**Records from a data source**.
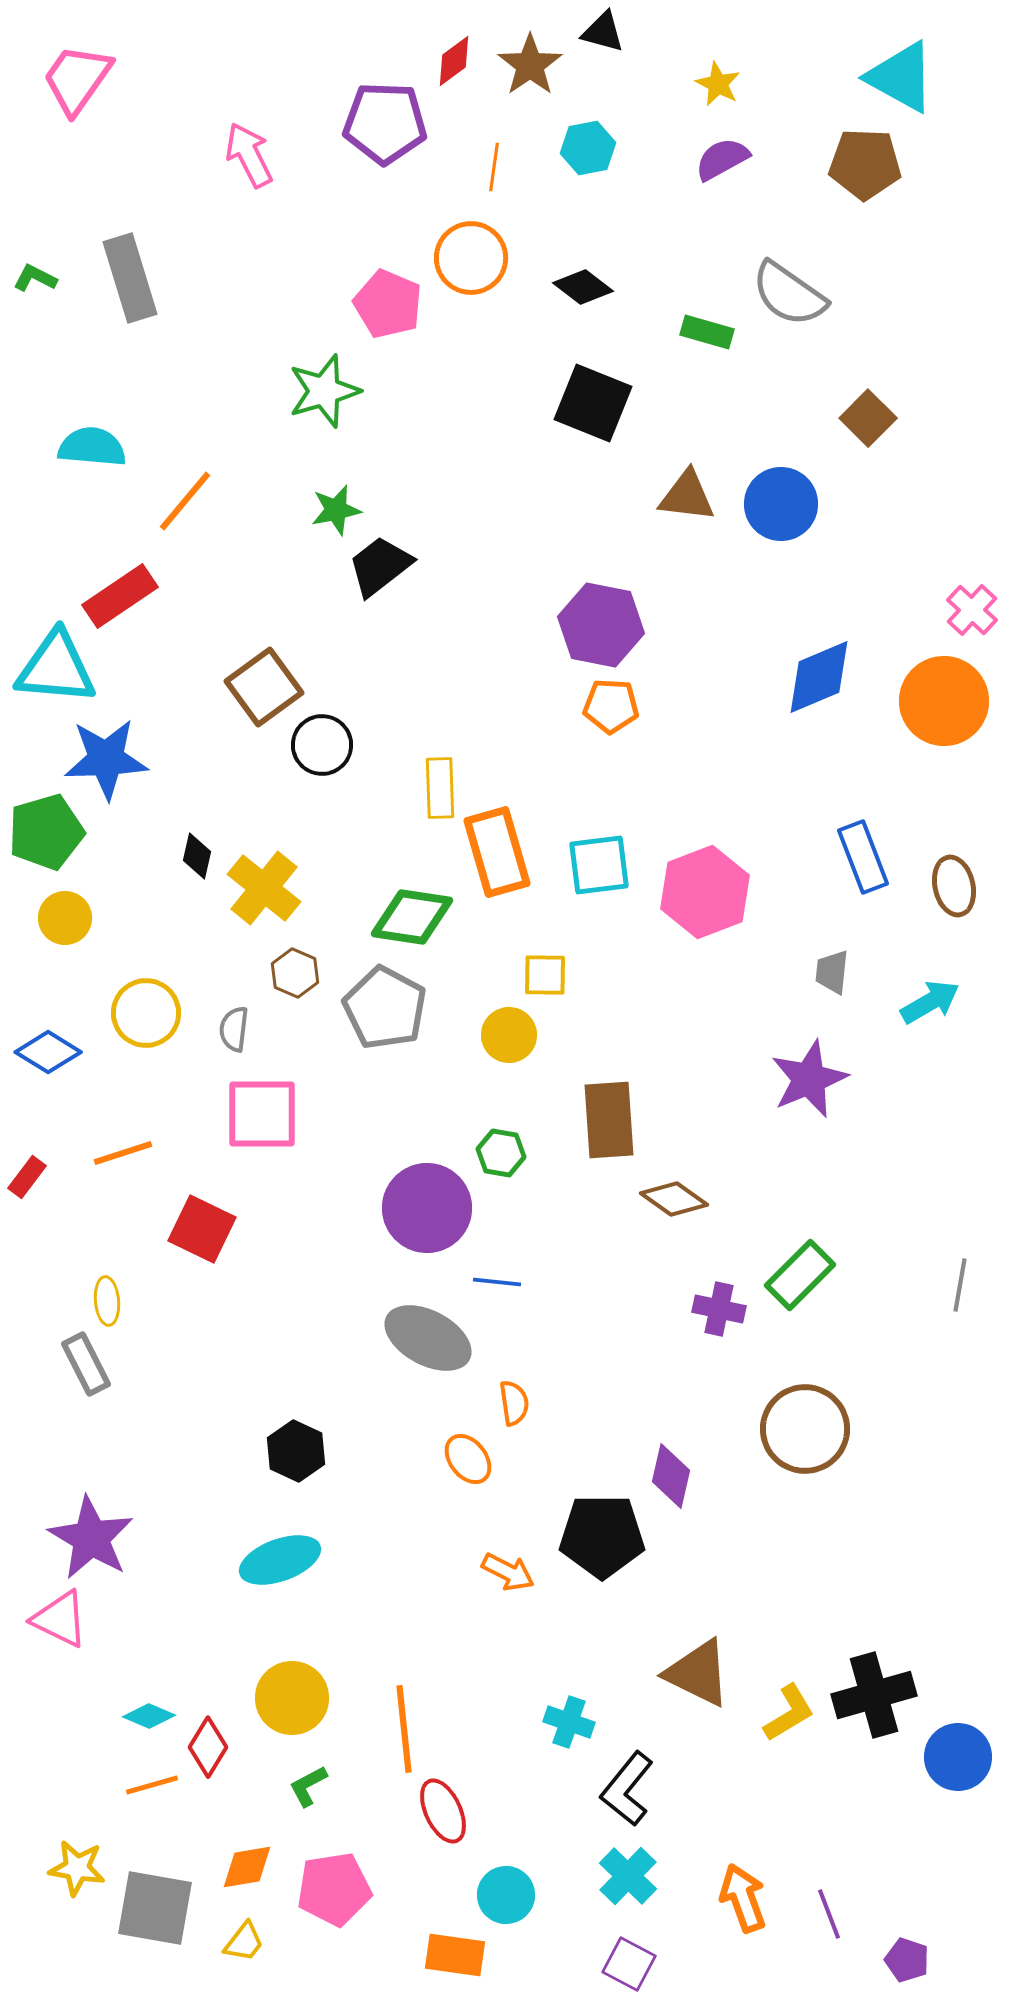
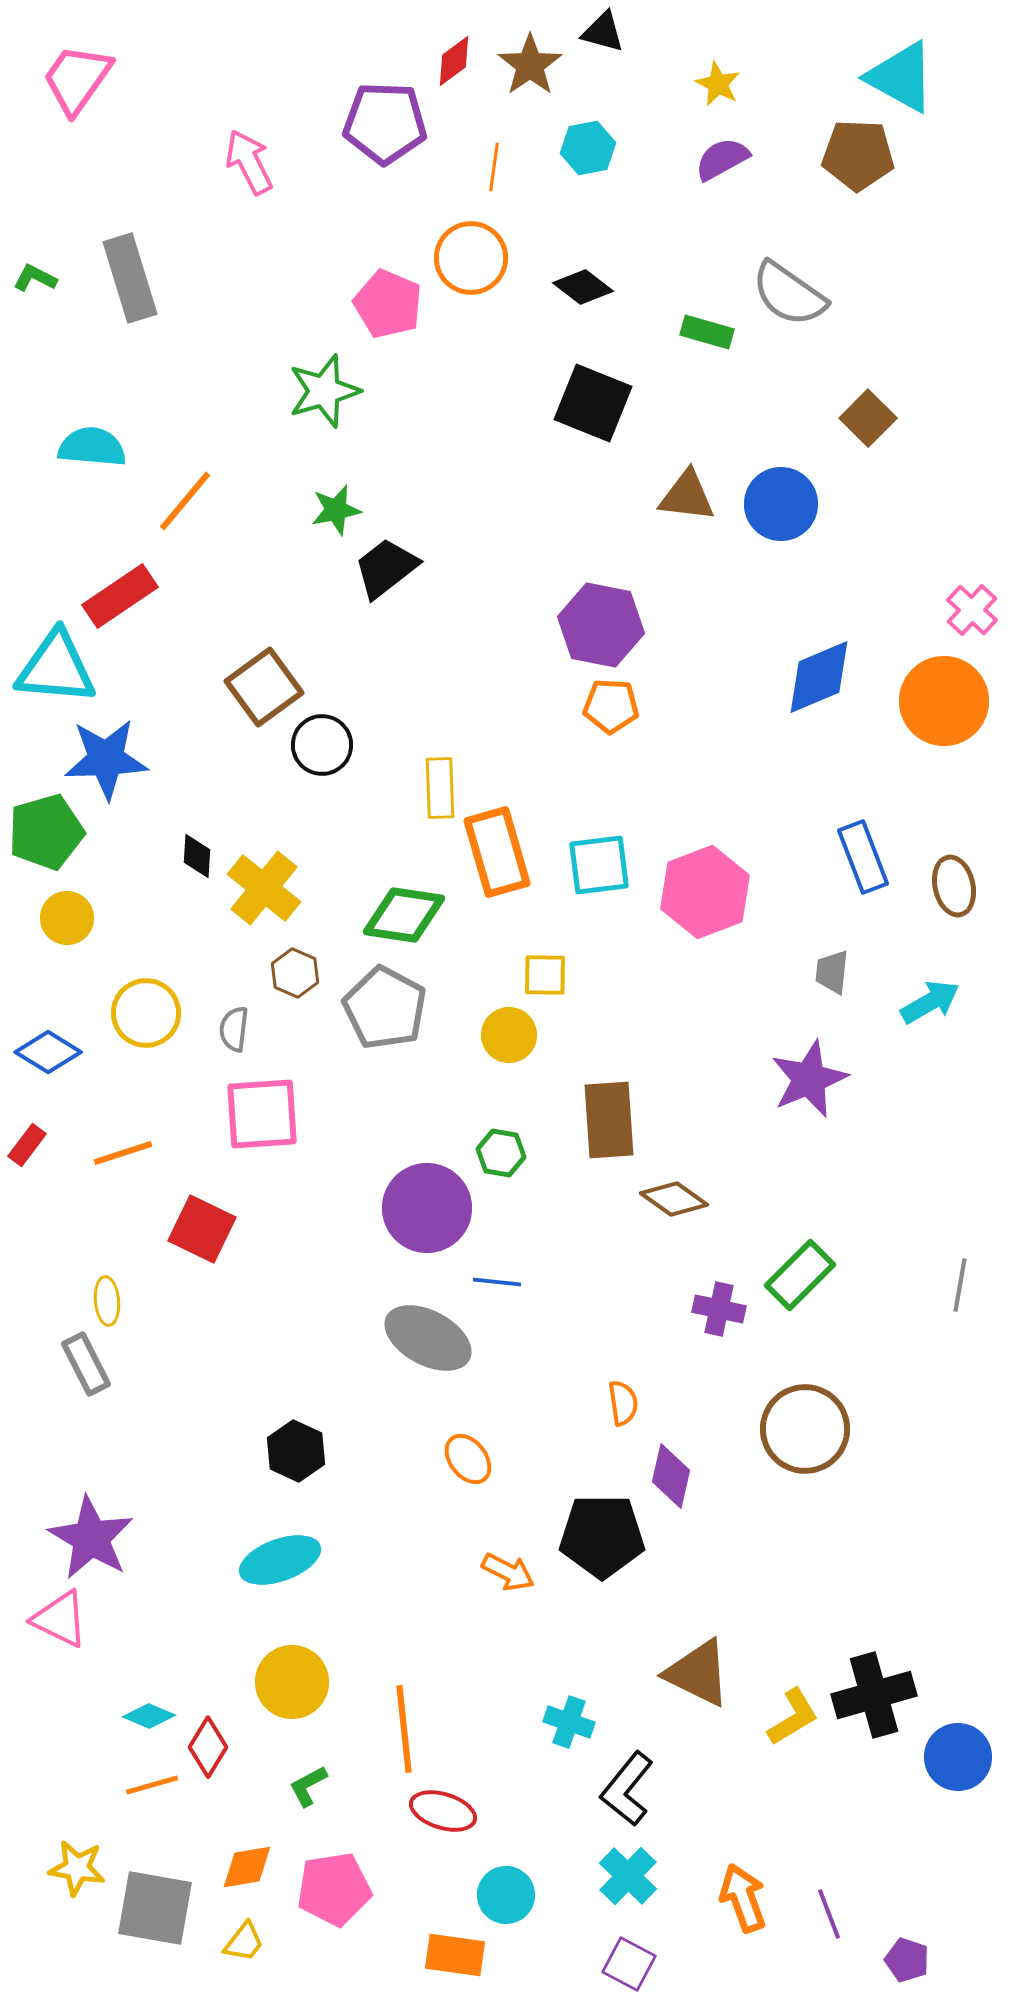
pink arrow at (249, 155): moved 7 px down
brown pentagon at (865, 164): moved 7 px left, 9 px up
black trapezoid at (380, 566): moved 6 px right, 2 px down
black diamond at (197, 856): rotated 9 degrees counterclockwise
green diamond at (412, 917): moved 8 px left, 2 px up
yellow circle at (65, 918): moved 2 px right
pink square at (262, 1114): rotated 4 degrees counterclockwise
red rectangle at (27, 1177): moved 32 px up
orange semicircle at (514, 1403): moved 109 px right
yellow circle at (292, 1698): moved 16 px up
yellow L-shape at (789, 1713): moved 4 px right, 4 px down
red ellipse at (443, 1811): rotated 48 degrees counterclockwise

**ACTIVITY**. The answer must be every line of the records that holds the string "yellow".

**TASK OUTPUT**.
yellow circle at (65, 918): moved 2 px right
yellow circle at (292, 1698): moved 16 px up
yellow L-shape at (789, 1713): moved 4 px right, 4 px down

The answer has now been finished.